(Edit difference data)
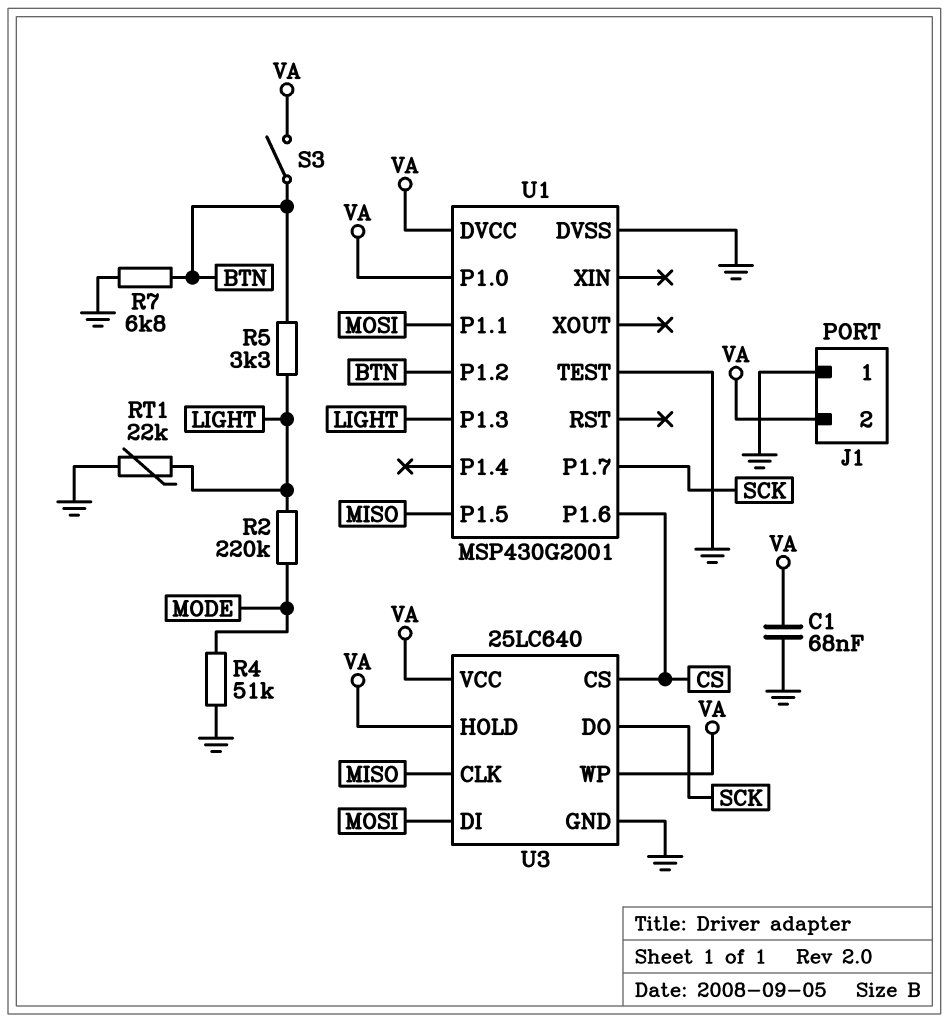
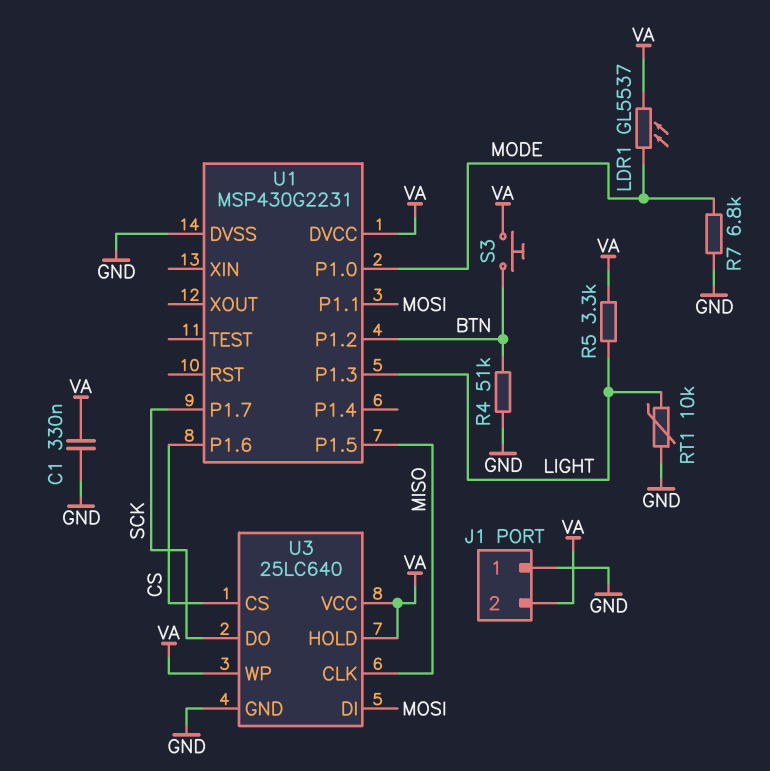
C1: 68nF (GND, VA) -> 330nF (GND, VA)
LDR1: none -> GL5537 (MODE, VA)
R2: 220k (LIGHT, MODE) -> none
R4: 51k (GND, MODE) -> 51k (BTN, GND)
R5: 3.3k (BTN, LIGHT) -> 3.3k (LIGHT, VA)
R7: 6.8k (BTN, GND) -> 6.8k (GND, MODE)
RT1: 22k (GND, LIGHT) -> 10k (GND, LIGHT)
S3: switch (BTN, VA) -> button (BTN, VA)
U1: MSP430G2001 -> MSP430G2231
U1 pin P1.0: VA -> MODE
U1 pin TEST: GND -> none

:: About this exercise ::
Starting from the line holding "R7: 6.8k (BTN, GND) -> 6.8k (GND, MODE)", restate the remaining lines of the data word for word, including the last.

:: Response for this exercise ::
R7: 6.8k (BTN, GND) -> 6.8k (GND, MODE)
RT1: 22k (GND, LIGHT) -> 10k (GND, LIGHT)
S3: switch (BTN, VA) -> button (BTN, VA)
U1: MSP430G2001 -> MSP430G2231
U1 pin P1.0: VA -> MODE
U1 pin TEST: GND -> none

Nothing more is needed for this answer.